[Coordinate-based change listings]

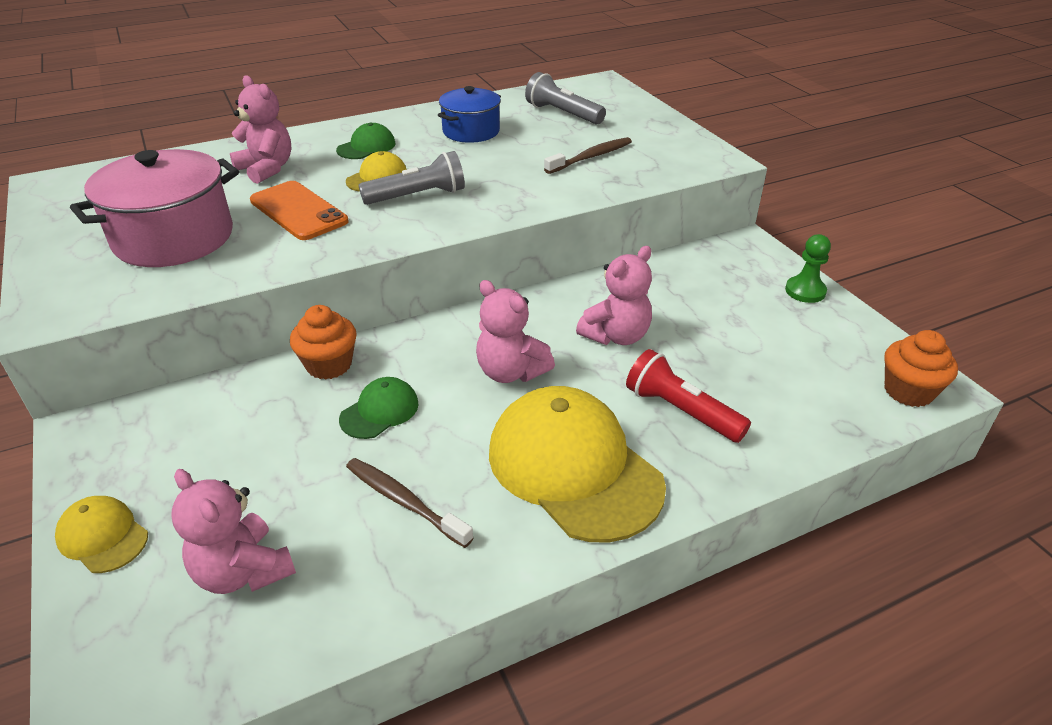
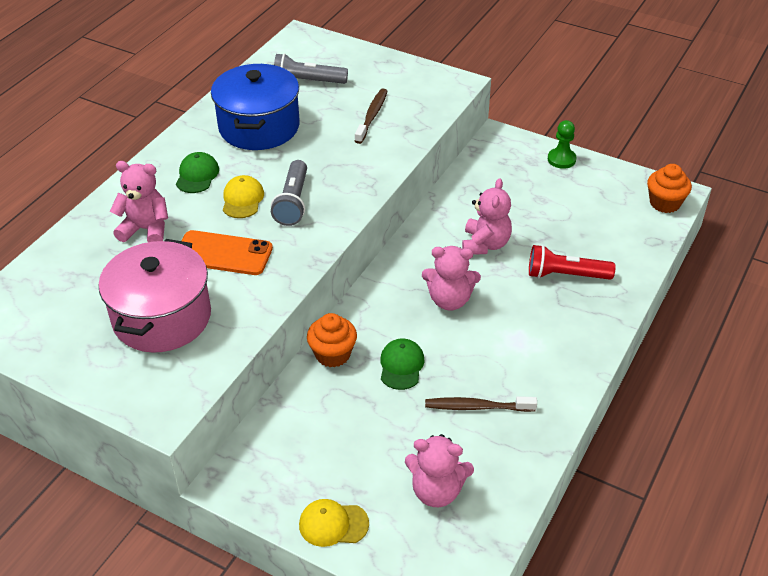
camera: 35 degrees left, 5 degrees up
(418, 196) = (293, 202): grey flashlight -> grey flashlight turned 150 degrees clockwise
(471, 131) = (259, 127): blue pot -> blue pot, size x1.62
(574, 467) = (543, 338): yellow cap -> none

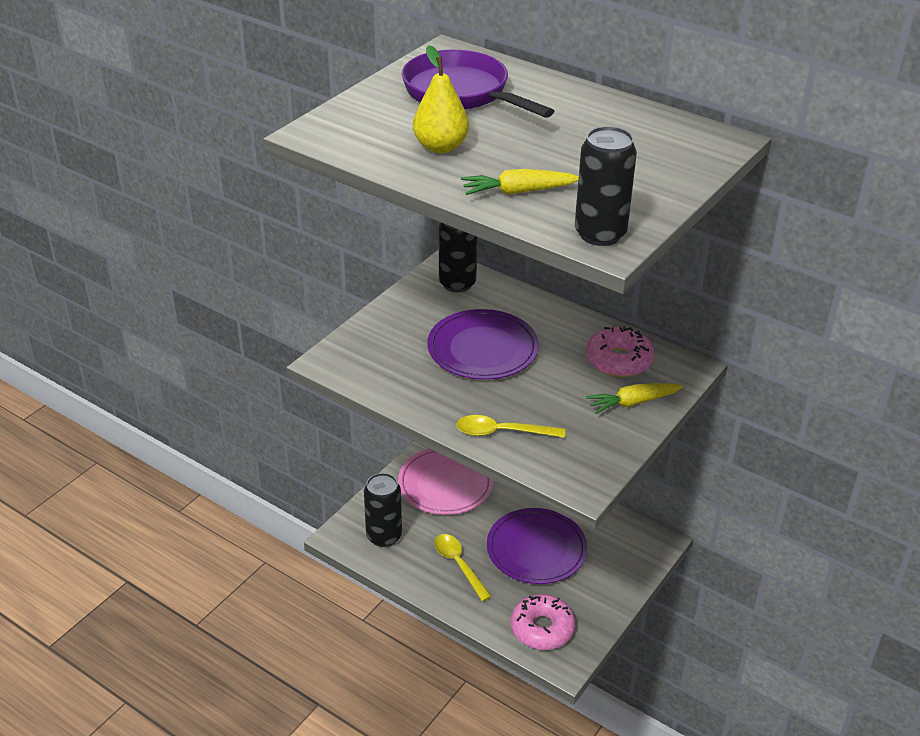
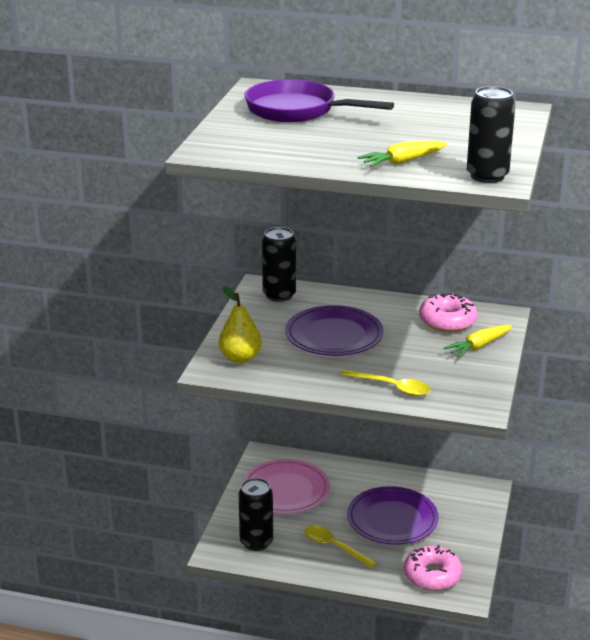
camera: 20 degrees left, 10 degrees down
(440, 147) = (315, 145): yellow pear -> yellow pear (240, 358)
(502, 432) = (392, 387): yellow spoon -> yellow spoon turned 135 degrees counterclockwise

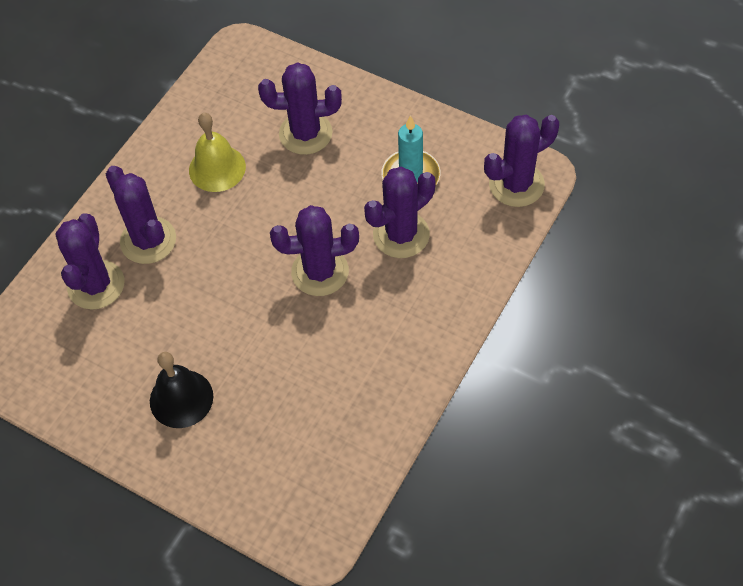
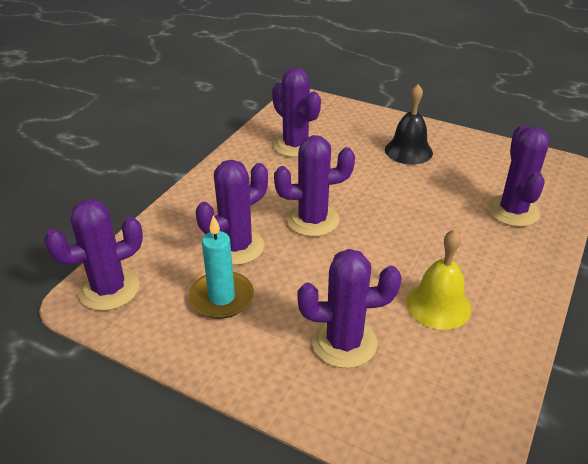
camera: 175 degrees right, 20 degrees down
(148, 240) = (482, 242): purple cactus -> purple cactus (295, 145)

Exercise directions: Give the records back exactly, with no pictures.

Answer section:
camera: 35 degrees left, 5 degrees up
(418, 196) = (293, 202): grey flashlight -> grey flashlight turned 150 degrees clockwise
(471, 131) = (259, 127): blue pot -> blue pot, size x1.62
(574, 467) = (543, 338): yellow cap -> none

camera: 20 degrees left, 10 degrees down
(440, 147) = (315, 145): yellow pear -> yellow pear (240, 358)
(502, 432) = (392, 387): yellow spoon -> yellow spoon turned 135 degrees counterclockwise

camera: 175 degrees right, 20 degrees down
(148, 240) = (482, 242): purple cactus -> purple cactus (295, 145)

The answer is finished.